# A few lines
____
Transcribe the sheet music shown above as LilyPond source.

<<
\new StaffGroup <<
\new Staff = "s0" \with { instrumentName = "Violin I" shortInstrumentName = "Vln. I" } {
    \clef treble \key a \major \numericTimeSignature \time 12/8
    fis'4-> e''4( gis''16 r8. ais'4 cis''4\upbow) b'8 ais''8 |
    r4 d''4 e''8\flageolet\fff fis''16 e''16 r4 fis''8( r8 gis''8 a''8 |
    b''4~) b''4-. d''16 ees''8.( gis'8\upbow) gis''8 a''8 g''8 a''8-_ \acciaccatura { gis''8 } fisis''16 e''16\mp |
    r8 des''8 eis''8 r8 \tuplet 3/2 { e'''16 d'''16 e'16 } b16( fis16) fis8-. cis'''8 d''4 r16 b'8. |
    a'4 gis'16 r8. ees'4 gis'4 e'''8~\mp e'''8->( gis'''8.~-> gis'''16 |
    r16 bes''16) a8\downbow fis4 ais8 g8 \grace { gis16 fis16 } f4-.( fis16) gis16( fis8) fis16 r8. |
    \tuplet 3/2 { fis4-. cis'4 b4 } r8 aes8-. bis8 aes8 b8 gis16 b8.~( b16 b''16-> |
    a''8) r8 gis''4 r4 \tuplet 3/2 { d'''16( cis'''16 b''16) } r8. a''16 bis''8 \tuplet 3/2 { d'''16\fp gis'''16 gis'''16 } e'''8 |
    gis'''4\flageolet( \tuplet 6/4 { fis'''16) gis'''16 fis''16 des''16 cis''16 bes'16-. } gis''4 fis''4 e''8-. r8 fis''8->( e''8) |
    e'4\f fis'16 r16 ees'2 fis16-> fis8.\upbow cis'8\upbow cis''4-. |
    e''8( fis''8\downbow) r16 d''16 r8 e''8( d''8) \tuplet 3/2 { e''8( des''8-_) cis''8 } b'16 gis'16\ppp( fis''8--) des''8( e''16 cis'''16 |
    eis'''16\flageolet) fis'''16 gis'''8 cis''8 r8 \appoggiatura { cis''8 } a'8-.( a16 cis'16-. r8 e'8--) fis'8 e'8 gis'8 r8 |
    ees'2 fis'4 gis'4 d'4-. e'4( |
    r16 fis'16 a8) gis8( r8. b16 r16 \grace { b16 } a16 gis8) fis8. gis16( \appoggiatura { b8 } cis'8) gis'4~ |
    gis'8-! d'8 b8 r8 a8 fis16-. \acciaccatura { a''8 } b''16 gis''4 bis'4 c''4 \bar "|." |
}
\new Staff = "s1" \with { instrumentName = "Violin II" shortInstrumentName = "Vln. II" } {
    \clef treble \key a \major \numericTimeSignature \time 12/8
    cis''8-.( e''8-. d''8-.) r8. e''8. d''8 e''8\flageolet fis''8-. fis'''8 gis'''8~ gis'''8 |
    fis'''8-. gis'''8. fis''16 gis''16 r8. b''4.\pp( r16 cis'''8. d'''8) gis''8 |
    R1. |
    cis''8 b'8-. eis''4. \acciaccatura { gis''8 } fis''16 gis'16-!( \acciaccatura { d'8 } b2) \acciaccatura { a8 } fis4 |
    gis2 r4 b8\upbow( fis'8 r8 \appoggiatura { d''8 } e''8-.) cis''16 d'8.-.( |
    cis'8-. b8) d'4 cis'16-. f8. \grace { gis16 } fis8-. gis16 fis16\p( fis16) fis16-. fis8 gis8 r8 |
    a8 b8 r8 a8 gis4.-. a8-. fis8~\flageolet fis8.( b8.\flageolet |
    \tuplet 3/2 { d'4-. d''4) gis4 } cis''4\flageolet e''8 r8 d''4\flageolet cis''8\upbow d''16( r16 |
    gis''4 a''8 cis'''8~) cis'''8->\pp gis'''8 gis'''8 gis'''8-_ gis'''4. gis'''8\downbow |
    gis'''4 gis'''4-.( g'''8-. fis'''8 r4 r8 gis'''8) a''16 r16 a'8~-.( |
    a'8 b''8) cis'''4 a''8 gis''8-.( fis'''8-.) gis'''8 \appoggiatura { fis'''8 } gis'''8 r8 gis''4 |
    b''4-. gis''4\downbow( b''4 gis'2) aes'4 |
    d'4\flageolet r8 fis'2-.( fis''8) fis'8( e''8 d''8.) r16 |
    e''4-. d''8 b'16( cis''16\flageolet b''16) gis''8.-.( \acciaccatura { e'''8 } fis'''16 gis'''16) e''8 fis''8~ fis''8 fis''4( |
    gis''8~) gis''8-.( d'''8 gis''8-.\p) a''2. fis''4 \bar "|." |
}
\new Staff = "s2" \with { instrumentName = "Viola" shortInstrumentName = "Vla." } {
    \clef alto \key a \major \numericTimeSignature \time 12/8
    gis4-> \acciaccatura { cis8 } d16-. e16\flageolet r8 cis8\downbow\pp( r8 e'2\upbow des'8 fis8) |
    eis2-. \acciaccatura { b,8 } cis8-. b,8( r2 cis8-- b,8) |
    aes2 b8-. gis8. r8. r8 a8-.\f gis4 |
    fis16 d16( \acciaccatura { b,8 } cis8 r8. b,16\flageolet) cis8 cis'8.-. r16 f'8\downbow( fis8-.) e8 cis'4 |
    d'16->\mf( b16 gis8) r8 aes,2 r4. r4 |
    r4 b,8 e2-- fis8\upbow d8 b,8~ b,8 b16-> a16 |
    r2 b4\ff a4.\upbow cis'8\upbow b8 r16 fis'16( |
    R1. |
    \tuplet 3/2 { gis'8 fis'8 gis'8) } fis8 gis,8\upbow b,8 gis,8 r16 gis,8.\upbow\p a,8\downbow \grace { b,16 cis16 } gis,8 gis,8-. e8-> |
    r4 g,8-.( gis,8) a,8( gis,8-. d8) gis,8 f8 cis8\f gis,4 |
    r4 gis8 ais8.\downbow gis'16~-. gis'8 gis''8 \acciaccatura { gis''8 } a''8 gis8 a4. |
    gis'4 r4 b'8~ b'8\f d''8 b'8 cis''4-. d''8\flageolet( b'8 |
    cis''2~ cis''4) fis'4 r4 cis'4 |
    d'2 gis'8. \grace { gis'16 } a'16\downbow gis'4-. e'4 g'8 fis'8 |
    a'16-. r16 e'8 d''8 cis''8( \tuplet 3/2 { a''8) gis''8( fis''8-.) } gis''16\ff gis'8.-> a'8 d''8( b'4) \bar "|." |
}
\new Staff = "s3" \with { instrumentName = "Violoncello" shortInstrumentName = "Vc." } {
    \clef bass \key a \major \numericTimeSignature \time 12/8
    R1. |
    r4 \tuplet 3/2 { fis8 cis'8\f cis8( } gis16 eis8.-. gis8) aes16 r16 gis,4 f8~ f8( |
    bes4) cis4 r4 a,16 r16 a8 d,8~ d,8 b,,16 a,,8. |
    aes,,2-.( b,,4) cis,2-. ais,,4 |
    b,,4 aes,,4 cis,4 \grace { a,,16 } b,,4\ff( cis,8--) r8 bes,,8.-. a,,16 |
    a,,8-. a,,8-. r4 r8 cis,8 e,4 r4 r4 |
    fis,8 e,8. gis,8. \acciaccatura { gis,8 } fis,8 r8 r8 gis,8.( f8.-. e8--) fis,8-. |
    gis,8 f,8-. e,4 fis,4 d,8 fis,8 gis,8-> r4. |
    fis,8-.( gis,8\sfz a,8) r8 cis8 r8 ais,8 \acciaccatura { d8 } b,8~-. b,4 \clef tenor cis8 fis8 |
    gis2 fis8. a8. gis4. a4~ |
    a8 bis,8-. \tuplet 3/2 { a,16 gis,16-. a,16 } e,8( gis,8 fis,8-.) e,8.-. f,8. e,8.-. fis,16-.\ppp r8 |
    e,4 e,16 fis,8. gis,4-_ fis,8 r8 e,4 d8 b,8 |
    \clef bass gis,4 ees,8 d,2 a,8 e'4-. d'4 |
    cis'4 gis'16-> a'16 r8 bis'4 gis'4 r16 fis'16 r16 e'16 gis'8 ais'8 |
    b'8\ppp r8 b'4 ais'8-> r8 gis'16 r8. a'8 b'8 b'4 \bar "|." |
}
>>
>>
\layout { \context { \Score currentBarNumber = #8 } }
____
# Requirement
Pull out every line above that contains the string "instrumentName", matching case exactly.

# The output
\new Staff = "s0" \with { instrumentName = "Violin I" shortInstrumentName = "Vln. I" } {
\new Staff = "s1" \with { instrumentName = "Violin II" shortInstrumentName = "Vln. II" } {
\new Staff = "s2" \with { instrumentName = "Viola" shortInstrumentName = "Vla." } {
\new Staff = "s3" \with { instrumentName = "Violoncello" shortInstrumentName = "Vc." } {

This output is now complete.